◆ Aim of the exercise:
Every entry, from the first to the last, should be written out exactly.

- Opening Delimiter -

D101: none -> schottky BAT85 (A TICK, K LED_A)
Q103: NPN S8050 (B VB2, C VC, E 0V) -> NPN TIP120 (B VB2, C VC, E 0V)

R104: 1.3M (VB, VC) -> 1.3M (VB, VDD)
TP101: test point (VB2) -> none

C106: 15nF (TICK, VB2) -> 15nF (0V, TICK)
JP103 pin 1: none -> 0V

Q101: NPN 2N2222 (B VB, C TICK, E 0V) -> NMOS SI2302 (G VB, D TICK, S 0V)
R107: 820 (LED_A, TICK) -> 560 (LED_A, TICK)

- Closing Delimiter -

◆ Completed task:
D101: none -> schottky BAT85 (A TICK, K LED_A)
Q103: NPN S8050 (B VB2, C VC, E 0V) -> NPN TIP120 (B VB2, C VC, E 0V)

R104: 1.3M (VB, VC) -> 1.3M (VB, VDD)
TP101: test point (VB2) -> none

C106: 15nF (TICK, VB2) -> 15nF (0V, TICK)
JP103 pin 1: none -> 0V

Q101: NPN 2N2222 (B VB, C TICK, E 0V) -> NMOS SI2302 (G VB, D TICK, S 0V)
R107: 820 (LED_A, TICK) -> 560 (LED_A, TICK)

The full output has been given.